| TASK DESCRIPTION |
Wherever the string "cactus" appears in the records, return the line that holds it.

(Items from a dataset)
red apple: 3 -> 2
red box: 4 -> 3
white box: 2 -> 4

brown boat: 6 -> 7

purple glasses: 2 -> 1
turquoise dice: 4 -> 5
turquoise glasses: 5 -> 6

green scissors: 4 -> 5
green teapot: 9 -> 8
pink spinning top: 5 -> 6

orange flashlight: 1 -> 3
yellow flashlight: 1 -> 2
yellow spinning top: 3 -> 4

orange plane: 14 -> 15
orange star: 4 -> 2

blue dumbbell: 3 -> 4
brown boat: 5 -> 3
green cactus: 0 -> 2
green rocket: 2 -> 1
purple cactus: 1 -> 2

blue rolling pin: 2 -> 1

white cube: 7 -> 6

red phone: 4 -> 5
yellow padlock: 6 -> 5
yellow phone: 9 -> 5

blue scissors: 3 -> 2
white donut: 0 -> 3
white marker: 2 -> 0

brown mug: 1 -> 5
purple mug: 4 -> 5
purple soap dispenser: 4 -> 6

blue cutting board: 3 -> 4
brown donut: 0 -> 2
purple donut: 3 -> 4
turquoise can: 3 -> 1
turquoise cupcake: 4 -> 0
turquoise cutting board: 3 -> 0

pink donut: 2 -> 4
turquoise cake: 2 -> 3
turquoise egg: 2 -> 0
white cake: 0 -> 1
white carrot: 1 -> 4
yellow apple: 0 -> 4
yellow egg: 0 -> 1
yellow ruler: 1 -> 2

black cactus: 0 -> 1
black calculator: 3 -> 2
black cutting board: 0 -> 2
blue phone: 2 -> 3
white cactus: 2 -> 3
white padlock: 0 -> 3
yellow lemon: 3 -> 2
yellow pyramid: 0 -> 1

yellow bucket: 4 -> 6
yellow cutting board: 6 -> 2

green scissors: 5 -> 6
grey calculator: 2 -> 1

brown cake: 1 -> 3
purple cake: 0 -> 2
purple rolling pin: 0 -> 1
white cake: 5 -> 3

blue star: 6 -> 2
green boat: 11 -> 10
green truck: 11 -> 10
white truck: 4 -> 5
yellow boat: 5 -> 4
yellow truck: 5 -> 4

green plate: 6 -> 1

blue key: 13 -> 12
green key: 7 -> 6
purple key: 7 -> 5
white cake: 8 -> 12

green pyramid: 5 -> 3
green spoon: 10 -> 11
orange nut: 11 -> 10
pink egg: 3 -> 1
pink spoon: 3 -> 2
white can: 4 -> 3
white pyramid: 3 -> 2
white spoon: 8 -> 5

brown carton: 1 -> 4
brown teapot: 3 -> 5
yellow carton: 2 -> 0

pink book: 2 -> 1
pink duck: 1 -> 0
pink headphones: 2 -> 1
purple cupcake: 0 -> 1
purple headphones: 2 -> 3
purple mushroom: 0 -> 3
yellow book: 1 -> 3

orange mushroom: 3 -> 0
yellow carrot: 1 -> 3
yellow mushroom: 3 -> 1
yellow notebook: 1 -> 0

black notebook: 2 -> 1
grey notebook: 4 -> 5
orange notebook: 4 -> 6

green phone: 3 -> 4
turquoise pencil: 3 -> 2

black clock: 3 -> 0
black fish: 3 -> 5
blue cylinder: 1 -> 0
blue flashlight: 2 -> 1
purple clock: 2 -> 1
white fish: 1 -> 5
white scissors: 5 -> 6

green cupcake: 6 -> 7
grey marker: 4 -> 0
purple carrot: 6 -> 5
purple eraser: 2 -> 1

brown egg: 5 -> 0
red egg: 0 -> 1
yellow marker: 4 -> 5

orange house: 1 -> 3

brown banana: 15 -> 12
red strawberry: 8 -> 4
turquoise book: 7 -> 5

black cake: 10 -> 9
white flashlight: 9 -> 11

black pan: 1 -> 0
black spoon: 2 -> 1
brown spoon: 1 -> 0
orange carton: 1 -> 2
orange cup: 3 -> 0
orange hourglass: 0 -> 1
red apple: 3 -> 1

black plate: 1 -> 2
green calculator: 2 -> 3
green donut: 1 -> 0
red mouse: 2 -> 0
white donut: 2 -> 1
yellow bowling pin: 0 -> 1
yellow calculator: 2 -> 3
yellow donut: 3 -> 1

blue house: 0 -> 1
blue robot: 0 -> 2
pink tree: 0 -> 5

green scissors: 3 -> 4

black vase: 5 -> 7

| EXERCISE ANSWER |
green cactus: 0 -> 2
purple cactus: 1 -> 2
black cactus: 0 -> 1
white cactus: 2 -> 3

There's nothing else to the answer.